Directive: Keep every word of the entries and print them exactly; the pictures stay out.

Data for review:
--------------------------------------------------

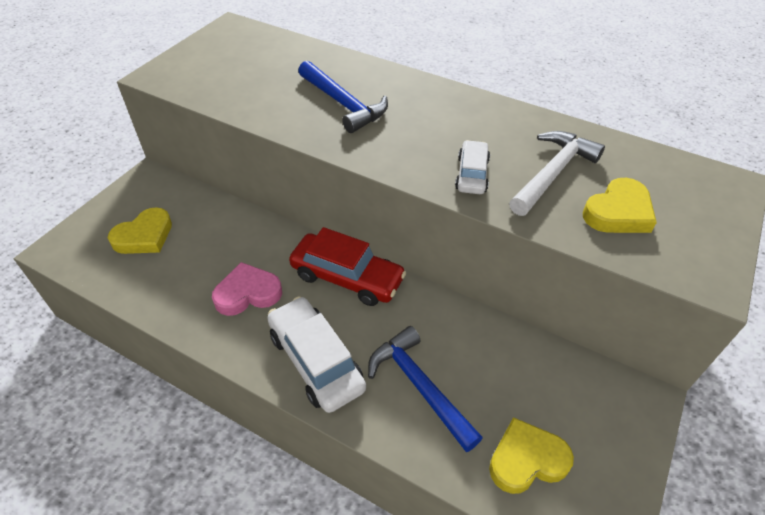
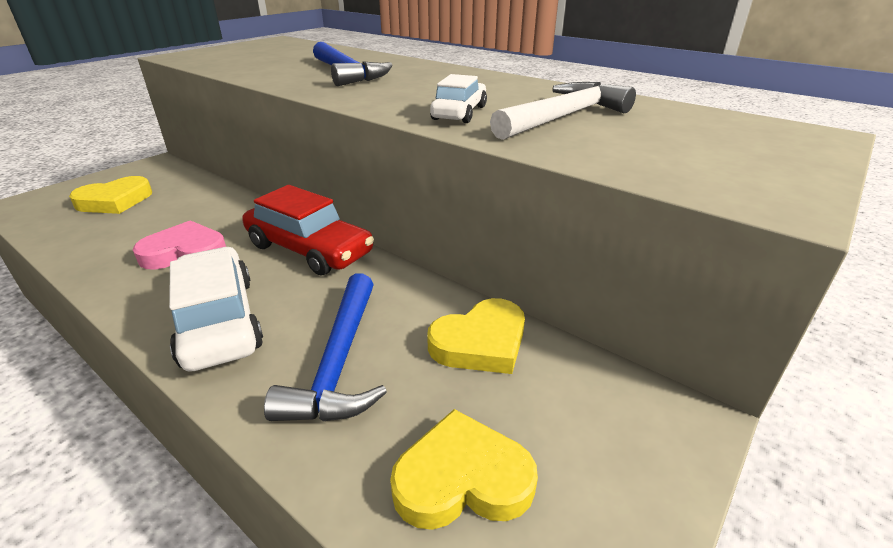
camera: 10 degrees right, 15 degrees down
blue hammer [368,326,483,452] -> blue hammer turned 150 degrees counterclockwise [264,273,387,422]
yellow heart [583,178,657,233] -> yellow heart moved to [427,298,525,374]

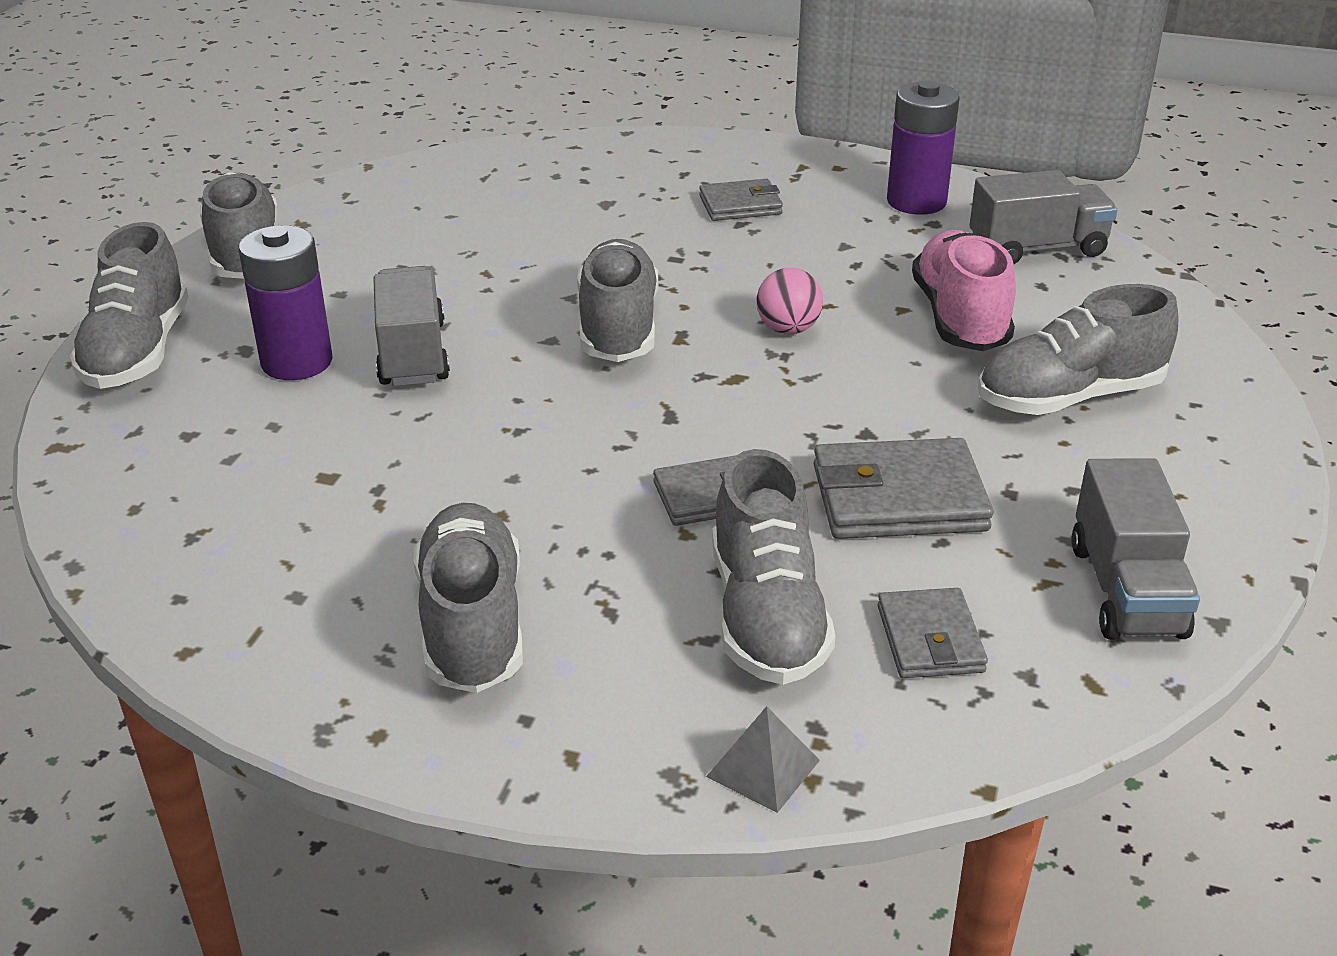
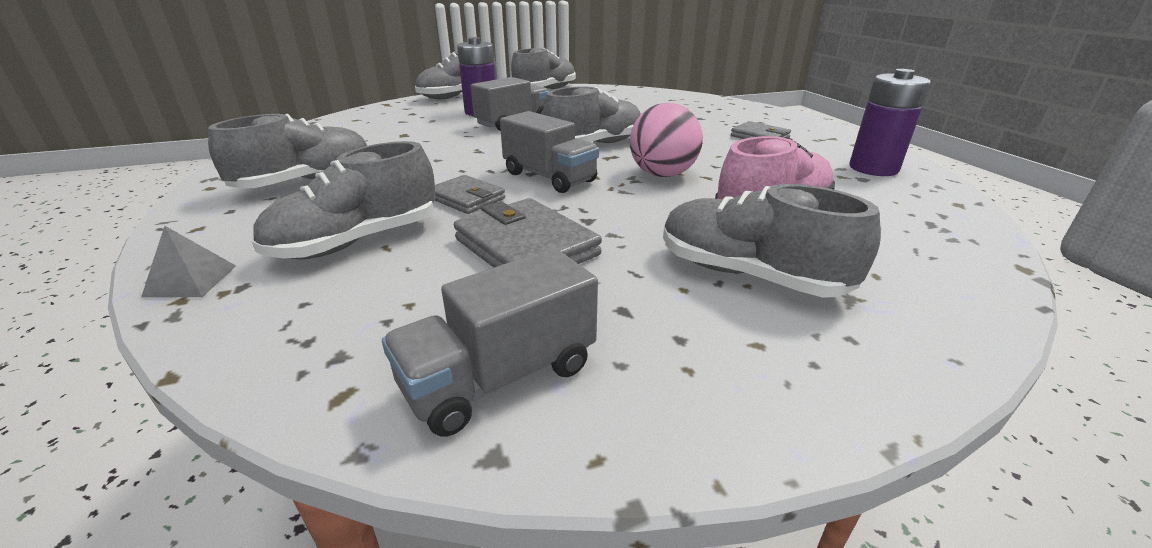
camera: 55 degrees right, 5 degrees down
pink ball [756,268,823,334] -> pink ball [630,103,703,177], size x1.56
grey wallet [877,588,988,678] -> none
grey truck [970,170,1117,264] -> grey truck moved to [500,111,599,193]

--------------------------------------------------

Written answer:
camera: 10 degrees right, 15 degrees down
blue hammer [368,326,483,452] -> blue hammer turned 150 degrees counterclockwise [264,273,387,422]
yellow heart [583,178,657,233] -> yellow heart moved to [427,298,525,374]

camera: 55 degrees right, 5 degrees down
pink ball [756,268,823,334] -> pink ball [630,103,703,177], size x1.56
grey wallet [877,588,988,678] -> none
grey truck [970,170,1117,264] -> grey truck moved to [500,111,599,193]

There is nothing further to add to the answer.